• WHAT YOU NEED TO DO: From the entries below, transcribe exactly the lines between the line holding "pink 2x3 plate" and the line holding "white 2x3 brick", inclusive; skip all other lines.

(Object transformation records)
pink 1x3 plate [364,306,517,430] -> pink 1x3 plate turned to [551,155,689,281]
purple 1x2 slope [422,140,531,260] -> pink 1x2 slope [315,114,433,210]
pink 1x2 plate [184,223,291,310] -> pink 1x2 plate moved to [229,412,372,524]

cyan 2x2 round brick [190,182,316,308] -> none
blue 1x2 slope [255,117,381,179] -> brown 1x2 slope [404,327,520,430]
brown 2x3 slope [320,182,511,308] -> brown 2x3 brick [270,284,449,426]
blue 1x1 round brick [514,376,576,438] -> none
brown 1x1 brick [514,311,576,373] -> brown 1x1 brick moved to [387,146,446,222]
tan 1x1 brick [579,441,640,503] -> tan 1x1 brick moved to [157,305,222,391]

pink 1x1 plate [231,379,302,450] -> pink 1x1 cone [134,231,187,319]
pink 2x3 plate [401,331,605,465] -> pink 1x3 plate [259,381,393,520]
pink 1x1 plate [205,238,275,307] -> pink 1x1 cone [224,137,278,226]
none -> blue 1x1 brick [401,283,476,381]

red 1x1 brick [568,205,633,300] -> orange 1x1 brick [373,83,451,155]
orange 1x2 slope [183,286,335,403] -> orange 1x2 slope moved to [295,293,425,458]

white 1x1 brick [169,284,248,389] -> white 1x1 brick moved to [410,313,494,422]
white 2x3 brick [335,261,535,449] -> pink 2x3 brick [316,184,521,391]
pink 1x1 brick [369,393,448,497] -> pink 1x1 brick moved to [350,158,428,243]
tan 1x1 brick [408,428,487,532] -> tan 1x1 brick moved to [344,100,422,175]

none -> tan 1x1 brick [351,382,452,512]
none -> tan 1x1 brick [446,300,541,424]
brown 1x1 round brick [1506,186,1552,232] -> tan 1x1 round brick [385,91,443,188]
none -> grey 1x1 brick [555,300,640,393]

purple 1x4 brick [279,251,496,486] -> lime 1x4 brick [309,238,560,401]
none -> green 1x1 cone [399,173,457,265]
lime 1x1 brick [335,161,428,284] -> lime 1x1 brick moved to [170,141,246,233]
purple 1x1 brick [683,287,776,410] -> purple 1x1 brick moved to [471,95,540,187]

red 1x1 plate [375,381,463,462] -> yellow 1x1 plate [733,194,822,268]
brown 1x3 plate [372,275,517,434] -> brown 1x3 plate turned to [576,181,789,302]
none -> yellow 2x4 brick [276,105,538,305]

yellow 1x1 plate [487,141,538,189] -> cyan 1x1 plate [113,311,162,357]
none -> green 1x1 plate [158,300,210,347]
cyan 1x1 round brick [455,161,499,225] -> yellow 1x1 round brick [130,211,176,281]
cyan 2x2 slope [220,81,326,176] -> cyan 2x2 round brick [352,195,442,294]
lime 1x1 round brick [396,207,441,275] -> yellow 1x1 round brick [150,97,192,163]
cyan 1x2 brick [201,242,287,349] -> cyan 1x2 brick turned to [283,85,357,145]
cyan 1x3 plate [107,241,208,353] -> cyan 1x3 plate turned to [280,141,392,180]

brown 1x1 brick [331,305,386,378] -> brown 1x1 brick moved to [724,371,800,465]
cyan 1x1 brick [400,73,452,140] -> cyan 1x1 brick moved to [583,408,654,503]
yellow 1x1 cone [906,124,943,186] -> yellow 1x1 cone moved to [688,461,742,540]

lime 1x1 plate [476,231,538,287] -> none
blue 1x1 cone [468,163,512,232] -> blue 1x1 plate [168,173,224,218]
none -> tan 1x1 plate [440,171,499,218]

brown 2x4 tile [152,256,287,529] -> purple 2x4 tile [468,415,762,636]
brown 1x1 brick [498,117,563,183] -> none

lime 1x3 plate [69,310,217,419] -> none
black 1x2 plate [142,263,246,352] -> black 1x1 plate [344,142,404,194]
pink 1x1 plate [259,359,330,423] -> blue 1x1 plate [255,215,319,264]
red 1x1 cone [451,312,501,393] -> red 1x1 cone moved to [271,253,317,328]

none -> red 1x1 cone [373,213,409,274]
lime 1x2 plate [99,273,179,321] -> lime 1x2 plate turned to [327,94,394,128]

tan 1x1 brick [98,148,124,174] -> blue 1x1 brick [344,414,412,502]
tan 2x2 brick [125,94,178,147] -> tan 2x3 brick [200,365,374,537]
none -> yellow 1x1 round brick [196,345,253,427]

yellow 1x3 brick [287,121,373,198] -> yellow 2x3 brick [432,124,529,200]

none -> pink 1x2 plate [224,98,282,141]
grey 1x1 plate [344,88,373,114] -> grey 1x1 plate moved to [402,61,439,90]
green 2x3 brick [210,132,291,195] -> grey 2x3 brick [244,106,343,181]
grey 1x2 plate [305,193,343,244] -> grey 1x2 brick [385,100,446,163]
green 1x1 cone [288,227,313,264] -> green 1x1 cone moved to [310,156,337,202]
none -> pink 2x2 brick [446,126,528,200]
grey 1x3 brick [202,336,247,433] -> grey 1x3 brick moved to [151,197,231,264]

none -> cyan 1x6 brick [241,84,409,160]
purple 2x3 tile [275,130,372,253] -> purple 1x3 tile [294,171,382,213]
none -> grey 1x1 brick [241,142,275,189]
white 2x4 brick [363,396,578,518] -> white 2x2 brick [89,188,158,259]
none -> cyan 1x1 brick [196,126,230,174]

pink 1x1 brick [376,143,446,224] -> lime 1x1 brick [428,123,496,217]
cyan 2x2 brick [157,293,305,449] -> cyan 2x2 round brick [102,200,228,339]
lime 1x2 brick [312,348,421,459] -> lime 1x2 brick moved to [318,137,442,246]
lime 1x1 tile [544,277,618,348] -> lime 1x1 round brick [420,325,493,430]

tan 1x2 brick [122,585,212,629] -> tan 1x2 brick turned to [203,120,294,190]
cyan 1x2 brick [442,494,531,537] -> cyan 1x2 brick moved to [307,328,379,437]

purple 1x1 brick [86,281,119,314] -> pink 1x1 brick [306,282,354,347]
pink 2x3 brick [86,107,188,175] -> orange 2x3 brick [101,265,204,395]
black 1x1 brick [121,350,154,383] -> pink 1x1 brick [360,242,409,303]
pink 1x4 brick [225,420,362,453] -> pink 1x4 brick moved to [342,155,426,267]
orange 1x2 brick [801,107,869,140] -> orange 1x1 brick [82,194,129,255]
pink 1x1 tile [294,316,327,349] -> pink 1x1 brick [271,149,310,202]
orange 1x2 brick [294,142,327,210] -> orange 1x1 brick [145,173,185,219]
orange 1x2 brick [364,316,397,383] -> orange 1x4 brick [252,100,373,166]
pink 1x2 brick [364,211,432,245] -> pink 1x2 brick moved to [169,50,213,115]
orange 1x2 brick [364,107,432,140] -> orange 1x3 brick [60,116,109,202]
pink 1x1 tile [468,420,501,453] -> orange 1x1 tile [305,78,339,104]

• SOLUTION FOR THIS EXERCISE:
pink 2x3 plate [401,331,605,465] -> pink 1x3 plate [259,381,393,520]
pink 1x1 plate [205,238,275,307] -> pink 1x1 cone [224,137,278,226]
none -> blue 1x1 brick [401,283,476,381]

red 1x1 brick [568,205,633,300] -> orange 1x1 brick [373,83,451,155]
orange 1x2 slope [183,286,335,403] -> orange 1x2 slope moved to [295,293,425,458]

white 1x1 brick [169,284,248,389] -> white 1x1 brick moved to [410,313,494,422]
white 2x3 brick [335,261,535,449] -> pink 2x3 brick [316,184,521,391]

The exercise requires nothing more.